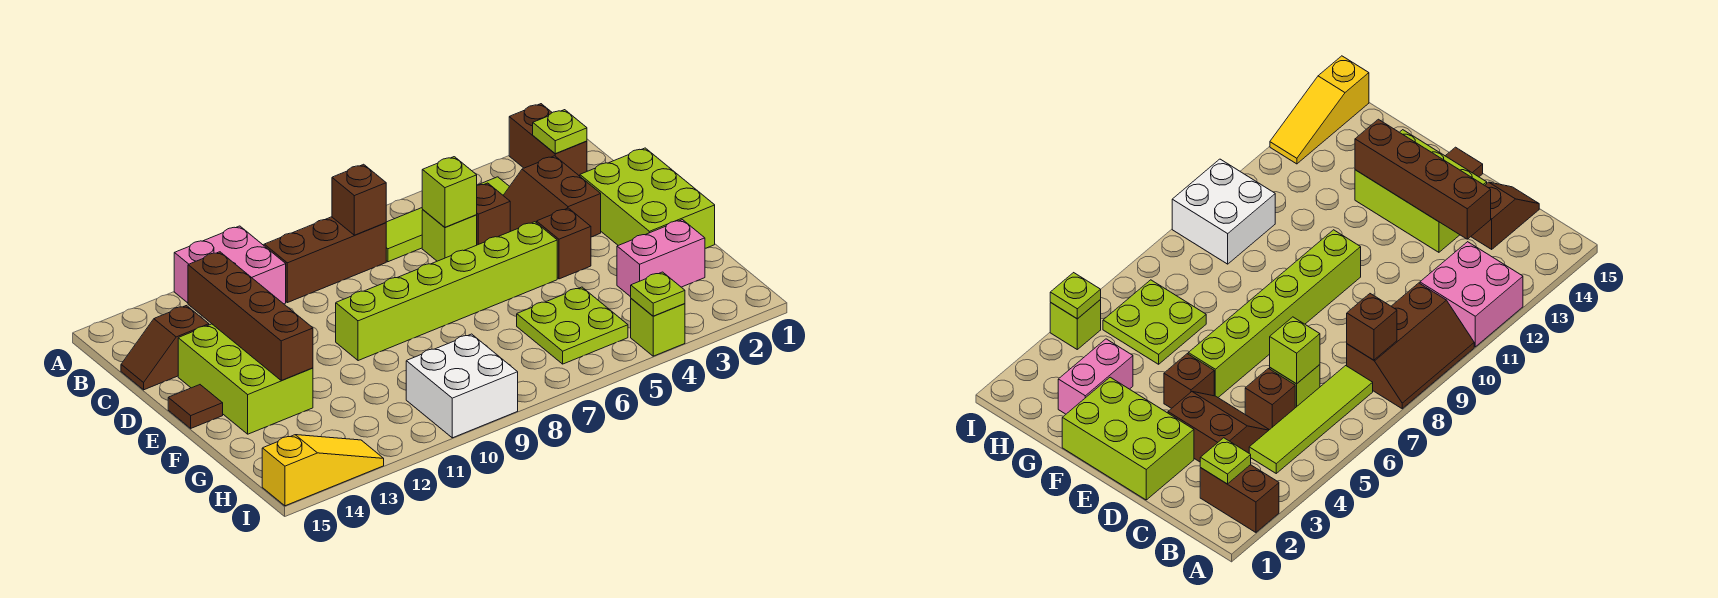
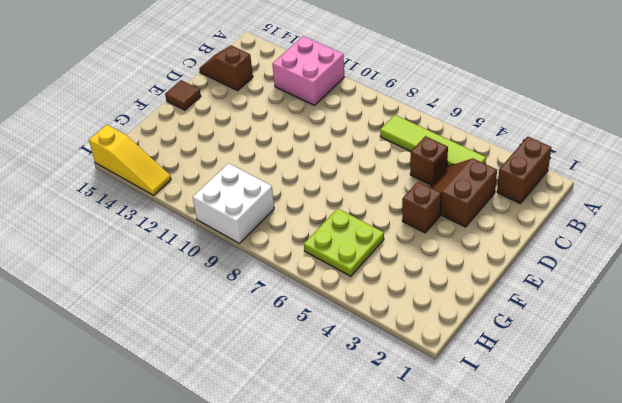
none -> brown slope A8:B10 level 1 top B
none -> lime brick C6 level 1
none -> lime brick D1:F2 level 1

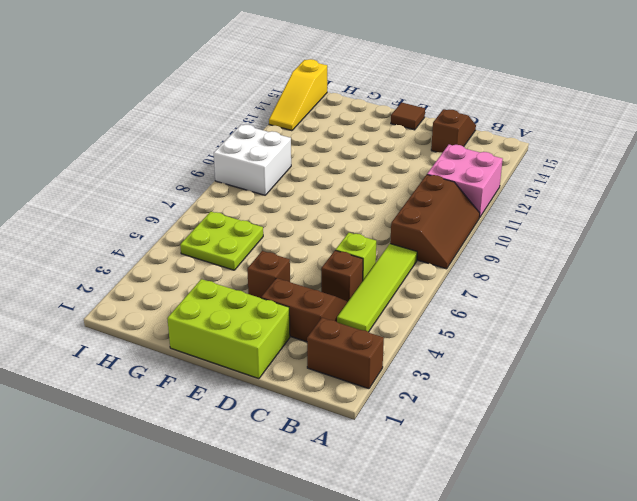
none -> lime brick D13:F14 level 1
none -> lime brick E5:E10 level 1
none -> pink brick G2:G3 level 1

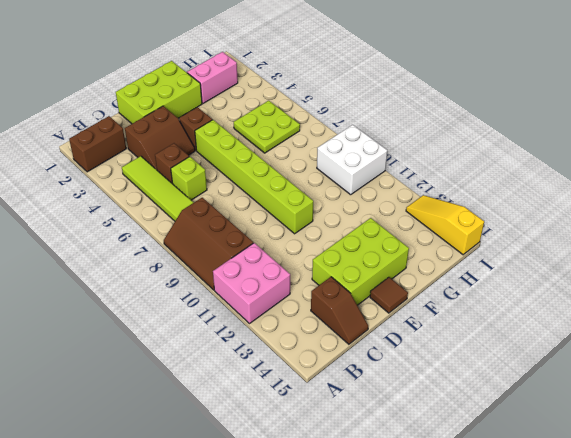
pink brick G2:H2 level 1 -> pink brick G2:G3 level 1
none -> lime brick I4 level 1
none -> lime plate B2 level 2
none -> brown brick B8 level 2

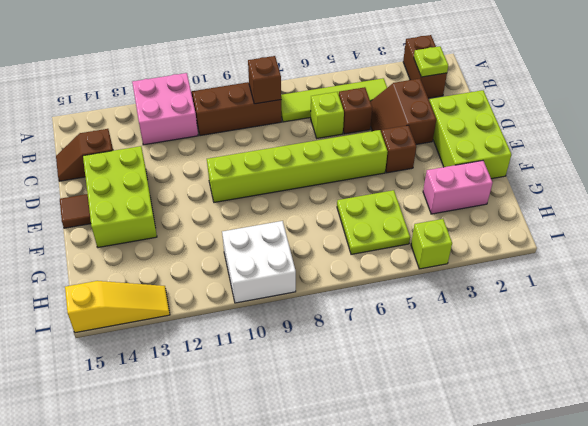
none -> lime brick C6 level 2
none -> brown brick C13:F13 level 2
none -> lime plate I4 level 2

...

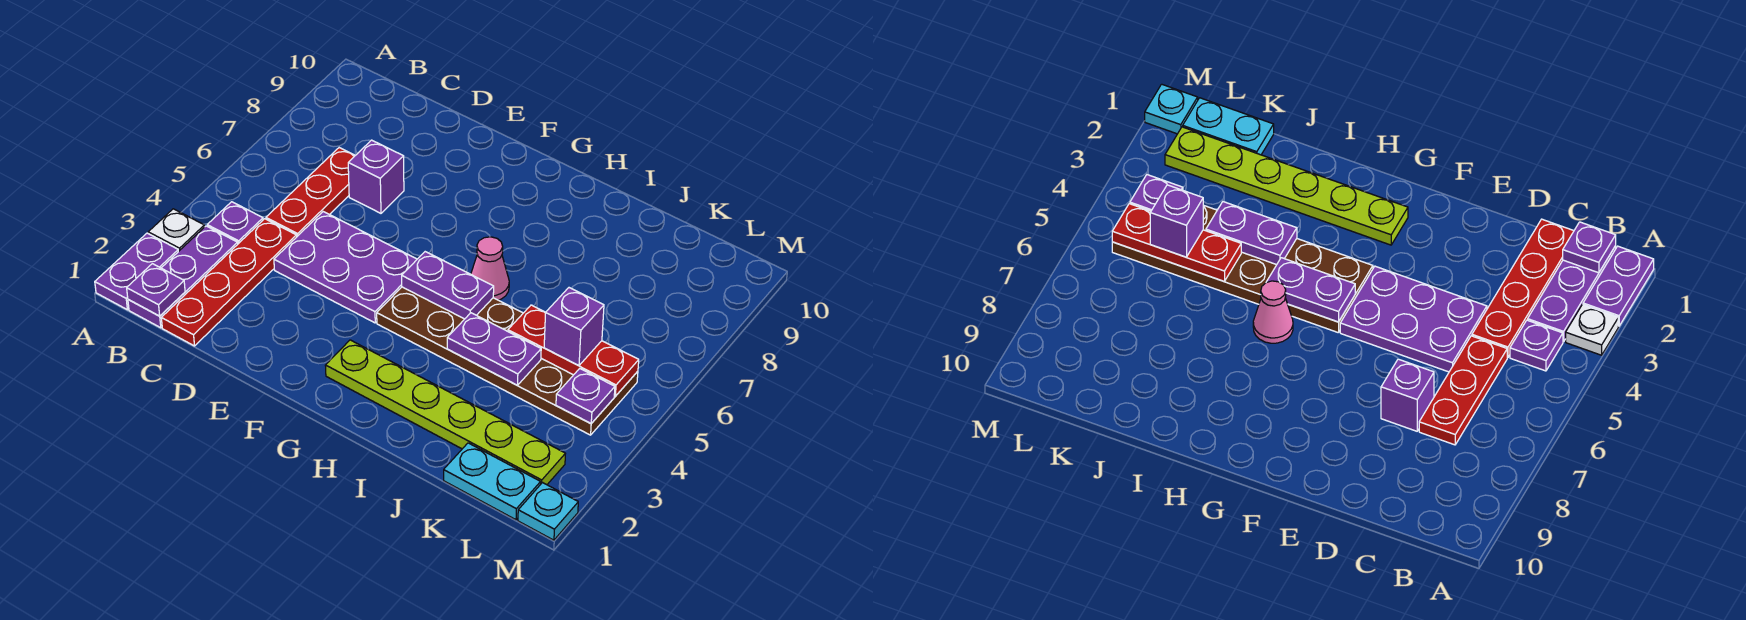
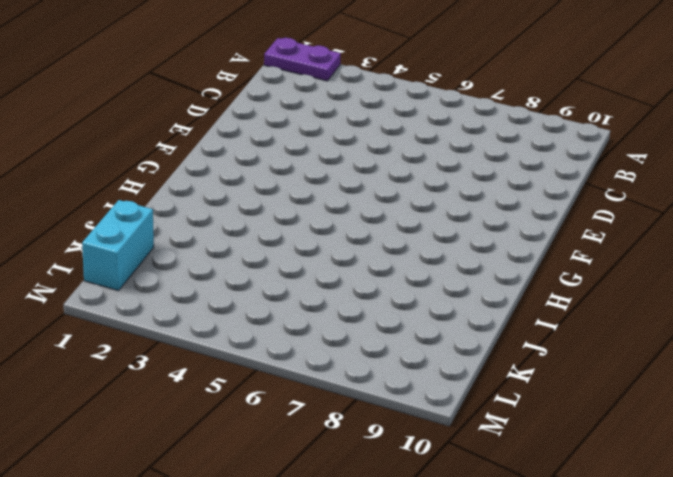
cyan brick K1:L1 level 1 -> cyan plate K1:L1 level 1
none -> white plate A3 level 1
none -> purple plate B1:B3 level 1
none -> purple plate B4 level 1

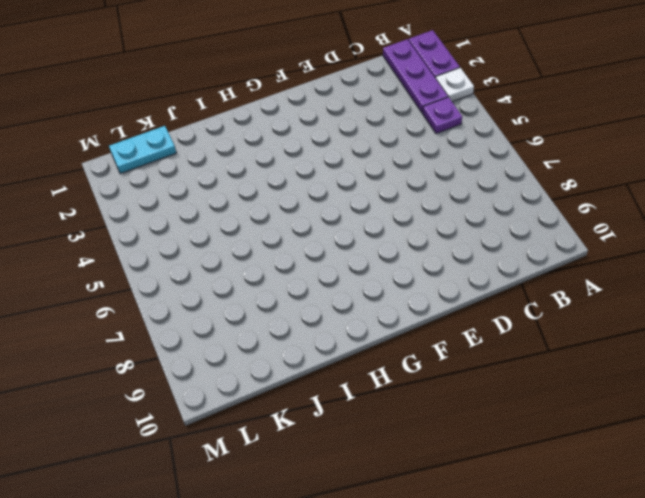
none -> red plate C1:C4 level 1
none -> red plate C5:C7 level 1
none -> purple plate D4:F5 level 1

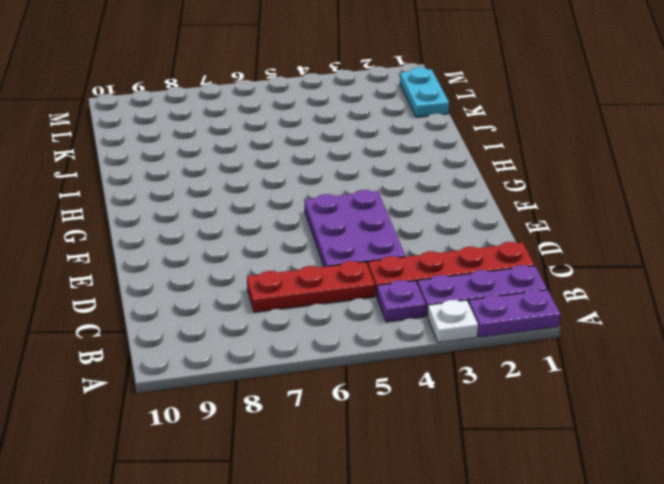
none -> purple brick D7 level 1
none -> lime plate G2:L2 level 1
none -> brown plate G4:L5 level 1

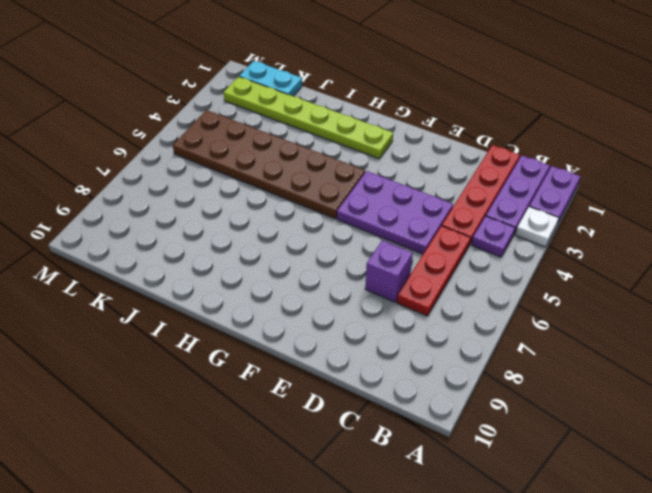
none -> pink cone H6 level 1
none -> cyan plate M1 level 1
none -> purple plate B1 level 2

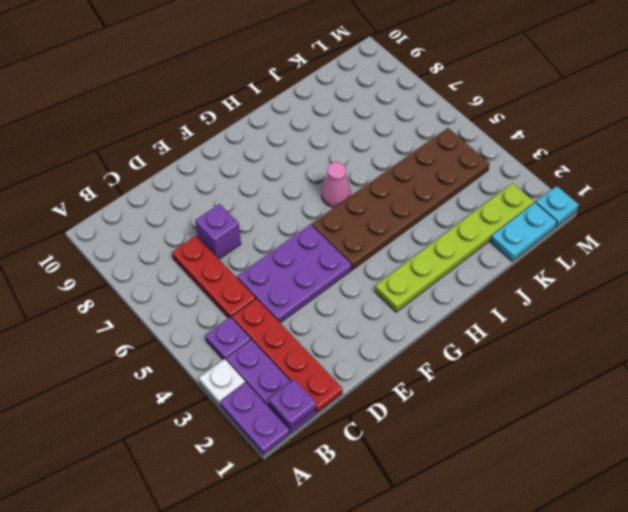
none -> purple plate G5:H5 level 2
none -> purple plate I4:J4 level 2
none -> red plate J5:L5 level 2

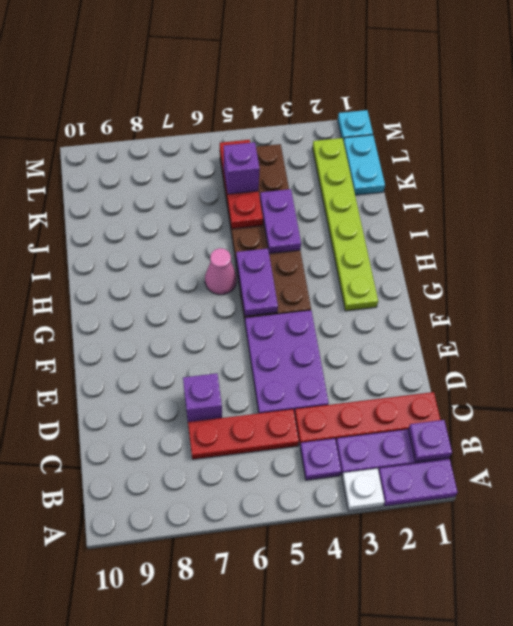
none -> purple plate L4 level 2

* * *

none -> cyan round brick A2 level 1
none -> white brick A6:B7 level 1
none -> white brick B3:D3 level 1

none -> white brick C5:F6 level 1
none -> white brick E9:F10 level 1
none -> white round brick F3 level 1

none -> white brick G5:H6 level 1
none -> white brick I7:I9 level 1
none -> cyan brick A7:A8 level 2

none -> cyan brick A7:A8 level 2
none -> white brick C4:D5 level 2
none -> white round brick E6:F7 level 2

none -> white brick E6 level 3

• _THE TASK_: Both the line containing "none -> brown brick B8 level 2" and the line containing "none -> lime plate I4 level 2" above belong in the output, as do the lines between them. Print them exactly, without pictures.

• _RESULT FOR THIS EXERCISE_:
none -> brown brick B8 level 2

none -> lime brick C6 level 2
none -> brown brick C13:F13 level 2
none -> lime plate I4 level 2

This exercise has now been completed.